◆ **Given task**: Reproduce the following lines verbatim.

[Extracted records]
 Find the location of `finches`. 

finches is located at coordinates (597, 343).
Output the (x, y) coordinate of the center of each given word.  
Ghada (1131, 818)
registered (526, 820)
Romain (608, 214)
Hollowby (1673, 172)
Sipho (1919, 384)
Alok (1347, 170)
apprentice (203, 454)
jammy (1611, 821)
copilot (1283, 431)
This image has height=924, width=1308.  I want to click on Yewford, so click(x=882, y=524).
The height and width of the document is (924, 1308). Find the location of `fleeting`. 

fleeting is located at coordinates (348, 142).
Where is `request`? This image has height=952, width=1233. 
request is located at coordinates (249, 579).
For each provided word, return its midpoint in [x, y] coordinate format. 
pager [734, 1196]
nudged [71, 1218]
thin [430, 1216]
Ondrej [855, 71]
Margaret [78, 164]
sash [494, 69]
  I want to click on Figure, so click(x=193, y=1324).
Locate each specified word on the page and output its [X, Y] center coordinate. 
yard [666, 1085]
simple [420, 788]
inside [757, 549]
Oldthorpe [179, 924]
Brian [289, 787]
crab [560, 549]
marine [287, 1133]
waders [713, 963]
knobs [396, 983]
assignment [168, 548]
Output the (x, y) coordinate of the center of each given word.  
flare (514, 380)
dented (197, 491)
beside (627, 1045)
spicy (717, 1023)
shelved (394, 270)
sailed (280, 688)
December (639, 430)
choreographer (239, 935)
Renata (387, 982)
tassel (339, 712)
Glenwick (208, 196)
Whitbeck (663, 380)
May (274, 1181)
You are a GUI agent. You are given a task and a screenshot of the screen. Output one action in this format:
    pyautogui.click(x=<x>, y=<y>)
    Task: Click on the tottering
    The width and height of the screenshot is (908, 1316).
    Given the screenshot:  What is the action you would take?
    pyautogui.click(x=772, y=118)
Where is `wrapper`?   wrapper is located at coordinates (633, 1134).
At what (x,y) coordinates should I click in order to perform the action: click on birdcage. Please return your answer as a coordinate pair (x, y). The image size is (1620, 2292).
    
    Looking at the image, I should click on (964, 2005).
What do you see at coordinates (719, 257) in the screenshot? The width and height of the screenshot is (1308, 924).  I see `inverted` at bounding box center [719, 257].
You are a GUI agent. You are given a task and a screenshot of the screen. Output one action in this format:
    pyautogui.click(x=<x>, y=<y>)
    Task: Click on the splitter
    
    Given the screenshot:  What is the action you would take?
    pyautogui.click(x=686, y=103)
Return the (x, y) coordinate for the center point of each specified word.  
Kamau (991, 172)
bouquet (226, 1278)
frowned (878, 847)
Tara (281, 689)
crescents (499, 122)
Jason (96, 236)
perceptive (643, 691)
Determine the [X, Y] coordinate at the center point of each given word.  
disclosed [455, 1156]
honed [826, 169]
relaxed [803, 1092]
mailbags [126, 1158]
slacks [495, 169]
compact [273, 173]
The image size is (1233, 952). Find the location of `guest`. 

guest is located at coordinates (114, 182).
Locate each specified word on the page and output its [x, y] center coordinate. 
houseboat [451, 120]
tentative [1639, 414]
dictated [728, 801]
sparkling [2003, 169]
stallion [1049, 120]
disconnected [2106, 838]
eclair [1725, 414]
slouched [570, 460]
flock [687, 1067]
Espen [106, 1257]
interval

◆ **Solution**:
 Find the location of `finches`. 

finches is located at coordinates (597, 343).
Output the (x, y) coordinate of the center of each given word.  
Ghada (1131, 818)
registered (526, 820)
Romain (608, 214)
Hollowby (1673, 172)
Sipho (1919, 384)
Alok (1347, 170)
apprentice (203, 454)
jammy (1611, 821)
copilot (1283, 431)
This image has height=924, width=1308.  I want to click on Yewford, so click(x=882, y=524).
The height and width of the document is (924, 1308). Find the location of `fleeting`. 

fleeting is located at coordinates (348, 142).
Where is `request`? This image has height=952, width=1233. 
request is located at coordinates (249, 579).
For each provided word, return its midpoint in [x, y] coordinate format. 
pager [734, 1196]
nudged [71, 1218]
thin [430, 1216]
Ondrej [855, 71]
Margaret [78, 164]
sash [494, 69]
  I want to click on Figure, so click(x=193, y=1324).
Locate each specified word on the page and output its [X, Y] center coordinate. 
yard [666, 1085]
simple [420, 788]
inside [757, 549]
Oldthorpe [179, 924]
Brian [289, 787]
crab [560, 549]
marine [287, 1133]
waders [713, 963]
knobs [396, 983]
assignment [168, 548]
Output the (x, y) coordinate of the center of each given word.  
flare (514, 380)
dented (197, 491)
beside (627, 1045)
spicy (717, 1023)
shelved (394, 270)
sailed (280, 688)
December (639, 430)
choreographer (239, 935)
Renata (387, 982)
tassel (339, 712)
Glenwick (208, 196)
Whitbeck (663, 380)
May (274, 1181)
You are a GUI agent. You are given a task and a screenshot of the screen. Output one action in this format:
    pyautogui.click(x=<x>, y=<y>)
    Task: Click on the tottering
    The width and height of the screenshot is (908, 1316).
    Given the screenshot:  What is the action you would take?
    pyautogui.click(x=772, y=118)
Where is `wrapper`?   wrapper is located at coordinates (633, 1134).
At what (x,y) coordinates should I click in order to perform the action: click on birdcage. Please return your answer as a coordinate pair (x, y). The image size is (1620, 2292).
    
    Looking at the image, I should click on (964, 2005).
What do you see at coordinates (719, 257) in the screenshot? The width and height of the screenshot is (1308, 924).  I see `inverted` at bounding box center [719, 257].
You are a GUI agent. You are given a task and a screenshot of the screen. Output one action in this format:
    pyautogui.click(x=<x>, y=<y>)
    Task: Click on the splitter
    
    Given the screenshot:  What is the action you would take?
    pyautogui.click(x=686, y=103)
Return the (x, y) coordinate for the center point of each specified word.  
Kamau (991, 172)
bouquet (226, 1278)
frowned (878, 847)
Tara (281, 689)
crescents (499, 122)
Jason (96, 236)
perceptive (643, 691)
Determine the [X, Y] coordinate at the center point of each given word.  
disclosed [455, 1156]
honed [826, 169]
relaxed [803, 1092]
mailbags [126, 1158]
slacks [495, 169]
compact [273, 173]
The image size is (1233, 952). Find the location of `guest`. 

guest is located at coordinates (114, 182).
Locate each specified word on the page and output its [x, y] center coordinate. 
houseboat [451, 120]
tentative [1639, 414]
dictated [728, 801]
sparkling [2003, 169]
stallion [1049, 120]
disconnected [2106, 838]
eclair [1725, 414]
slouched [570, 460]
flock [687, 1067]
Espen [106, 1257]
interval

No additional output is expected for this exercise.